--- begin RAW RECORDS ---
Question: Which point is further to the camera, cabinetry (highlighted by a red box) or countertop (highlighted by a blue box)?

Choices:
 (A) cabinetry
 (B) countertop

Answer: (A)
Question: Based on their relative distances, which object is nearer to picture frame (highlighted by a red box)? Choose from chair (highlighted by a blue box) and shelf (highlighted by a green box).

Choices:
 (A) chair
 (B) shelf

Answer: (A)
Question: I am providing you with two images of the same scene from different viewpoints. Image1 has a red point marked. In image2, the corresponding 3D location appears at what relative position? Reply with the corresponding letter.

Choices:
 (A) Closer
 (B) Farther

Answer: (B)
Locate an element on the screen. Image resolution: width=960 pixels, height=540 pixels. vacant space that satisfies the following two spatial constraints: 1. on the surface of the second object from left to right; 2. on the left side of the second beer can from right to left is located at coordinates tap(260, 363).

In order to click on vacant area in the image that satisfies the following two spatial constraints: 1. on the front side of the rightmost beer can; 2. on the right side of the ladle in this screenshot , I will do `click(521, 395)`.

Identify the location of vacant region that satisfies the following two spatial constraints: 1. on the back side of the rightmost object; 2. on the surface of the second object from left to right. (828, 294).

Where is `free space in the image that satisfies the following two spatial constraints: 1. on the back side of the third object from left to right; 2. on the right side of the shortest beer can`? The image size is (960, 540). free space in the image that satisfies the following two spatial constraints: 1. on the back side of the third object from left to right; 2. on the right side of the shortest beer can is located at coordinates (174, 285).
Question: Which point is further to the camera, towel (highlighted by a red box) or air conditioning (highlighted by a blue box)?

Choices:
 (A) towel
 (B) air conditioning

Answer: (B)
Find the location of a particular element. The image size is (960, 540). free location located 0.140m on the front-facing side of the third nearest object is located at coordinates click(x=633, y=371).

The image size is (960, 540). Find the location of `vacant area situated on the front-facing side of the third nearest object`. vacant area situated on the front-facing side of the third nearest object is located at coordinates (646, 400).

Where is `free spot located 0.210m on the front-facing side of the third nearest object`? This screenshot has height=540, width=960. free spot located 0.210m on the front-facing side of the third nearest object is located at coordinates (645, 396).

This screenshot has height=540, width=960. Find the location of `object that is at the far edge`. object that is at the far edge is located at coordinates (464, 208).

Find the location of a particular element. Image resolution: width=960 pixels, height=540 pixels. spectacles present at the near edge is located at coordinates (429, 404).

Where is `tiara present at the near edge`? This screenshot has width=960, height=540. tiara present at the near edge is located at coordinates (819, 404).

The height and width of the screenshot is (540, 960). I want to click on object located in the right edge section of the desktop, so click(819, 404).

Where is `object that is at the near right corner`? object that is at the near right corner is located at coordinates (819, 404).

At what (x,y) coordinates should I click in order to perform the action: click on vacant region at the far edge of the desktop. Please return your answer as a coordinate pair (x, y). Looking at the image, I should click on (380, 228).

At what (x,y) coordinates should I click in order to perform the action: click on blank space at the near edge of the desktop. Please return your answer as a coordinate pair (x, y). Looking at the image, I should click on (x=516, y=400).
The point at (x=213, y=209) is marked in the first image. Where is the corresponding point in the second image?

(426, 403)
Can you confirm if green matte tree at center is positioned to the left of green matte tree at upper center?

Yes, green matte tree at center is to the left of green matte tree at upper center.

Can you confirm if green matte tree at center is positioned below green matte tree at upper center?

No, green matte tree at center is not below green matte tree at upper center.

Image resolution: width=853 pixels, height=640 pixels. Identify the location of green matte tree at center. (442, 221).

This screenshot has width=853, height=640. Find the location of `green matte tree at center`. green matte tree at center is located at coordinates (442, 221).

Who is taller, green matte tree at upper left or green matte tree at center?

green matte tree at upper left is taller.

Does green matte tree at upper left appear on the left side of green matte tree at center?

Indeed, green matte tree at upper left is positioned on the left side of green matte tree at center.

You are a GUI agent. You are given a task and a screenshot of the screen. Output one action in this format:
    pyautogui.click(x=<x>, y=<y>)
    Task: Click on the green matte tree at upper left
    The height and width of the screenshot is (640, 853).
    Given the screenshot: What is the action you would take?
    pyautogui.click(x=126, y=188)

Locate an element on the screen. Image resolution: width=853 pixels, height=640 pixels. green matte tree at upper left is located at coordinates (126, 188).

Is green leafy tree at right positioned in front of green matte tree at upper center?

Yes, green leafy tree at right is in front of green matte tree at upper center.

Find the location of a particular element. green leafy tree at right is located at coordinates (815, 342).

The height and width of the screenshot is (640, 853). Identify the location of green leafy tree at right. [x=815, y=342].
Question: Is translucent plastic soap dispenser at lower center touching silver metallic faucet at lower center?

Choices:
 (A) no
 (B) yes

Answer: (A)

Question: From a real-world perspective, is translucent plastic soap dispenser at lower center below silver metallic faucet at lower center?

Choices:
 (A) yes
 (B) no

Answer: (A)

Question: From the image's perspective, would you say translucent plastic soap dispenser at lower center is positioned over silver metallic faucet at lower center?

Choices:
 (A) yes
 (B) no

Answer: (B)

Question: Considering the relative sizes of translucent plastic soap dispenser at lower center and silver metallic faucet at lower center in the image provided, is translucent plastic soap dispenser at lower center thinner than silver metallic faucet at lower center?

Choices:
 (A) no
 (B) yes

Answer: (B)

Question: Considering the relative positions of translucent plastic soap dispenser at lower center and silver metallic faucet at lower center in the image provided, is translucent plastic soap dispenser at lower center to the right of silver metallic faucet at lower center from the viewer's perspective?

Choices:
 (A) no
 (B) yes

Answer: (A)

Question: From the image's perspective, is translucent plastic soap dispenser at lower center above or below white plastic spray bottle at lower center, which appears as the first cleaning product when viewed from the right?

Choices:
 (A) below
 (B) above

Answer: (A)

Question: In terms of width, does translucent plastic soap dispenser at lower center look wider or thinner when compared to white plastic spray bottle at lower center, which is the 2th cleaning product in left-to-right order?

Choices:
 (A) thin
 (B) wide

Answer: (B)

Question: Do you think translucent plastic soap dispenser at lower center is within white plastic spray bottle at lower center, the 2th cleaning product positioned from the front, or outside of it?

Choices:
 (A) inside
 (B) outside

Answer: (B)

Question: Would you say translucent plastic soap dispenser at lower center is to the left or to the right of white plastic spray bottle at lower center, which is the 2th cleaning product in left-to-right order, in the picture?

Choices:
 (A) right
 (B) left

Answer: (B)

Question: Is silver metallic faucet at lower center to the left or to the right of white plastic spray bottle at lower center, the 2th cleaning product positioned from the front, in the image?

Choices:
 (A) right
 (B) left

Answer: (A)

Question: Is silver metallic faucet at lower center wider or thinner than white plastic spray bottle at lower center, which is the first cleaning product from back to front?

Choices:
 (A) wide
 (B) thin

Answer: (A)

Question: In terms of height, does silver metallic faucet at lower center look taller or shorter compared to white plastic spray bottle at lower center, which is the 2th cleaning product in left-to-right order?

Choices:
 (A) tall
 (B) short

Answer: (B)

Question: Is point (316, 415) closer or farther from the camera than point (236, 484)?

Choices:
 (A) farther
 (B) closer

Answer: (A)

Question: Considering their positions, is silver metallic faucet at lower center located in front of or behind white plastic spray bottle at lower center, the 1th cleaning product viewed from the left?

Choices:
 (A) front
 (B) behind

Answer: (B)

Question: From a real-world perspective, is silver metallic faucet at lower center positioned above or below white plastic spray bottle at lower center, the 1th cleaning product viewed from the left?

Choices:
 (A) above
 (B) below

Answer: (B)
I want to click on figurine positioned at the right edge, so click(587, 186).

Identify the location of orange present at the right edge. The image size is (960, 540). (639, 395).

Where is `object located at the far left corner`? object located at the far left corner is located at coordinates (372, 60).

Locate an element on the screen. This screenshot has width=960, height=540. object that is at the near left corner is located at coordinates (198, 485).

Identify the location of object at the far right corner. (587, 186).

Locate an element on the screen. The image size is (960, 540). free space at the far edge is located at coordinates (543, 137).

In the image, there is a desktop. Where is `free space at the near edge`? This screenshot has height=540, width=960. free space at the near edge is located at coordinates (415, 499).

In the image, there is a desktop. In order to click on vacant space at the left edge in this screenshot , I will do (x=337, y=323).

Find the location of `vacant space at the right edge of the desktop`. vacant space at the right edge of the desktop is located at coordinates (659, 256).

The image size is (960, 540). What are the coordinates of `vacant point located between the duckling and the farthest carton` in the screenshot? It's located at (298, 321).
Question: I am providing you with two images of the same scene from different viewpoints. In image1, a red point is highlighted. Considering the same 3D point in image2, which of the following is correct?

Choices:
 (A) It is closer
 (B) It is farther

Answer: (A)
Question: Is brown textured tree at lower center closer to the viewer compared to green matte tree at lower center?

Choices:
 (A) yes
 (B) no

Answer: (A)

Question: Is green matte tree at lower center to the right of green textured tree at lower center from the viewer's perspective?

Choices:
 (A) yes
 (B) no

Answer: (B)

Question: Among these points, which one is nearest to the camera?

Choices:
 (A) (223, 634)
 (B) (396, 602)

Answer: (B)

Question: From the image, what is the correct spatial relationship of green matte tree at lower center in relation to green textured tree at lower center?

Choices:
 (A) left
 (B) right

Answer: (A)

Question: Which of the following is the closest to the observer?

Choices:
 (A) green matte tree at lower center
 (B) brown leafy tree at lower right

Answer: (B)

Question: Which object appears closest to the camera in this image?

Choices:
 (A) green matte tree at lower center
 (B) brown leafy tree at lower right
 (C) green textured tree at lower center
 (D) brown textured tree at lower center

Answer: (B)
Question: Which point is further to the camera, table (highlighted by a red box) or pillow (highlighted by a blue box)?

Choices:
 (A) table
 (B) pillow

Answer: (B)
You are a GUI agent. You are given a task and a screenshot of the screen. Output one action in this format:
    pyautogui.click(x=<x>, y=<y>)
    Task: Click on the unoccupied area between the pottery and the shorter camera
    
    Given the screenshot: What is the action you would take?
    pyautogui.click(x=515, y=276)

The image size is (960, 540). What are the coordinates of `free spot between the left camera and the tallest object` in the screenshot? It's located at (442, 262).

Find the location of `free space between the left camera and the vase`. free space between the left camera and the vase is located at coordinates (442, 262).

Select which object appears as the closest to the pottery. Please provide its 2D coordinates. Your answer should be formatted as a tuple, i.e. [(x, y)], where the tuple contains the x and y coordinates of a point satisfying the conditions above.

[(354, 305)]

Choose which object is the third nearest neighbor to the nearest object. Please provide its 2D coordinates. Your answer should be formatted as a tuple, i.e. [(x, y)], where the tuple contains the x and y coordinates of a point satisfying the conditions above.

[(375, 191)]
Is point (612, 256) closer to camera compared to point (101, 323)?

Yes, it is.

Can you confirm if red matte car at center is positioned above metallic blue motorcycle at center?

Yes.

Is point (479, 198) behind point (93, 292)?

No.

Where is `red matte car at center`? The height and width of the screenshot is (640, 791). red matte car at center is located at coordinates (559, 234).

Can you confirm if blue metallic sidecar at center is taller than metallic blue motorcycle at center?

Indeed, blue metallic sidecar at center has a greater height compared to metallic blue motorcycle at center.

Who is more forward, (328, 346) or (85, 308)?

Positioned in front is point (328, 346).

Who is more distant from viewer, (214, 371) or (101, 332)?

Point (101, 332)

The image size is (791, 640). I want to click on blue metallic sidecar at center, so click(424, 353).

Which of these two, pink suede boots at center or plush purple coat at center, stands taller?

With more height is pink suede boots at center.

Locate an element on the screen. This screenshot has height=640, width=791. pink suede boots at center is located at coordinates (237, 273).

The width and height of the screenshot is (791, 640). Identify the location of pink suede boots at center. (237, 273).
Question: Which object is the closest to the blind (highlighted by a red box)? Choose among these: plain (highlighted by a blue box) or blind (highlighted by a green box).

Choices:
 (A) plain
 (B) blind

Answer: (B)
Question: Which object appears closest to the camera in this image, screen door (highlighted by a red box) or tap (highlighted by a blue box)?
--- end RAW RECORDS ---
WHAT YOU NEED TO DO:
Select every line in the records above that contains the word "motorcycle", matching its case exactly.

ANSWER TO THIS TASK:
Can you confirm if red matte car at center is positioned above metallic blue motorcycle at center?
Can you confirm if blue metallic sidecar at center is taller than metallic blue motorcycle at center?
Indeed, blue metallic sidecar at center has a greater height compared to metallic blue motorcycle at center.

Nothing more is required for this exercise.